[INPUT FOR THIS TASK Boundary: Start]

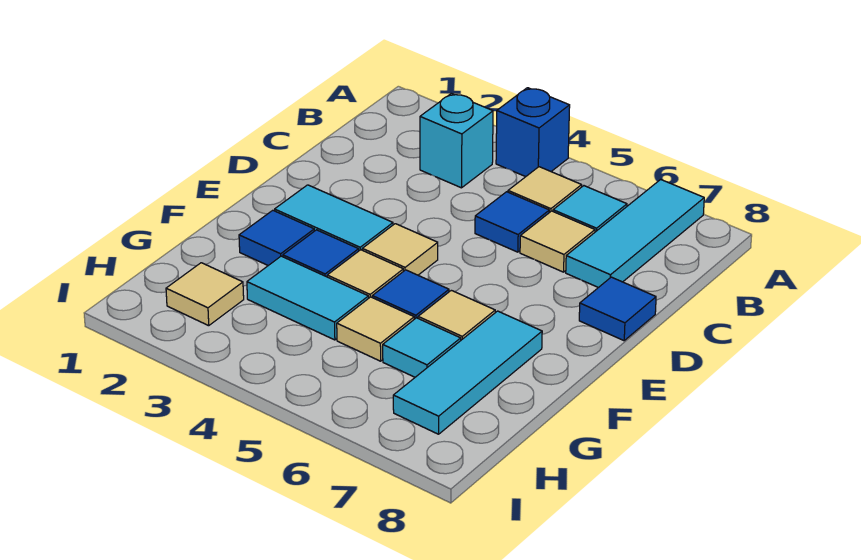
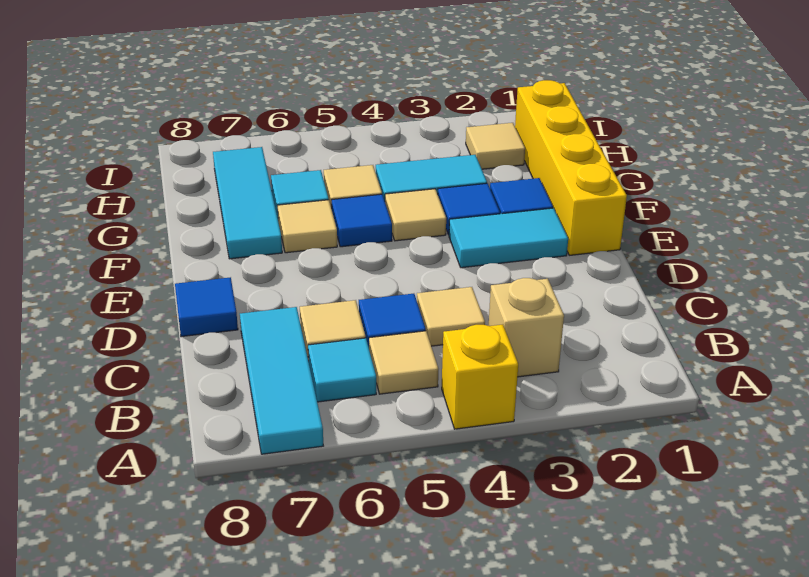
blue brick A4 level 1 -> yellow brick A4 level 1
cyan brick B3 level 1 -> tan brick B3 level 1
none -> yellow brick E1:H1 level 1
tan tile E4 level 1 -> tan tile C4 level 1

[INPUT FOR THIS TASK Boundary: End]
[INPUT FOR THIS TASK Boundary: Start]

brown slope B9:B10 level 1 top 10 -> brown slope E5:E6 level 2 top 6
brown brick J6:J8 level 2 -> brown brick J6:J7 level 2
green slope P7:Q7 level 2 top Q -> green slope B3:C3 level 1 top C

[INPUT FOR THIS TASK Boundary: End]
[INPUT FOR THIS TASK Boundary: Start]

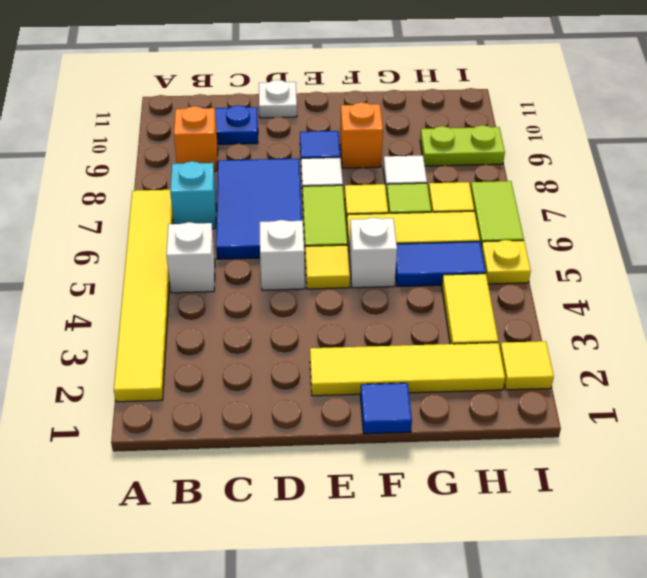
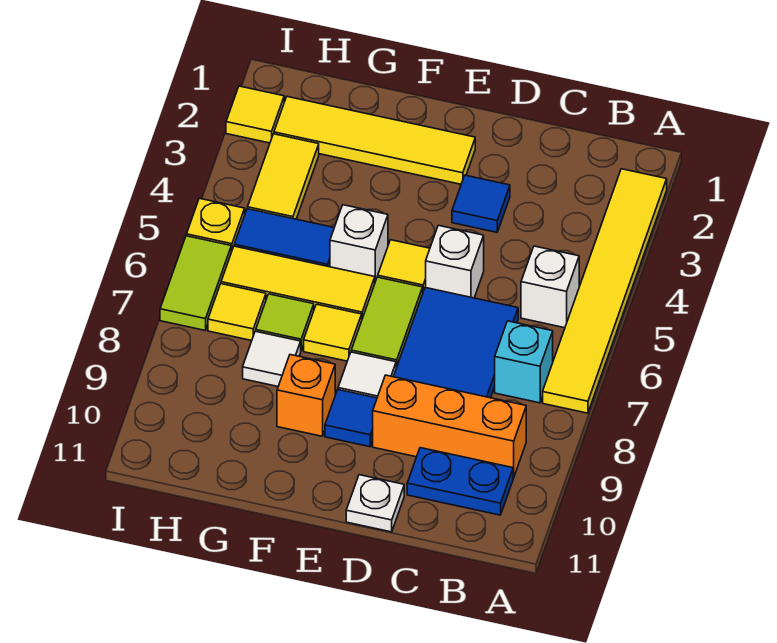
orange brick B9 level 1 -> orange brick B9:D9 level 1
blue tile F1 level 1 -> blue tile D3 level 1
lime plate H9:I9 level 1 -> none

[INPUT FOR THIS TASK Boundary: End]

### EXERCISE AIM
From the records above, copy only the lines starting with the line that holds "blue brick A4" and going on through the line that holds "tan tile E4 level 1 -> tan tile C4 level 1", exactly as written.

### RESPONSE TO THIS TASK
blue brick A4 level 1 -> yellow brick A4 level 1
cyan brick B3 level 1 -> tan brick B3 level 1
none -> yellow brick E1:H1 level 1
tan tile E4 level 1 -> tan tile C4 level 1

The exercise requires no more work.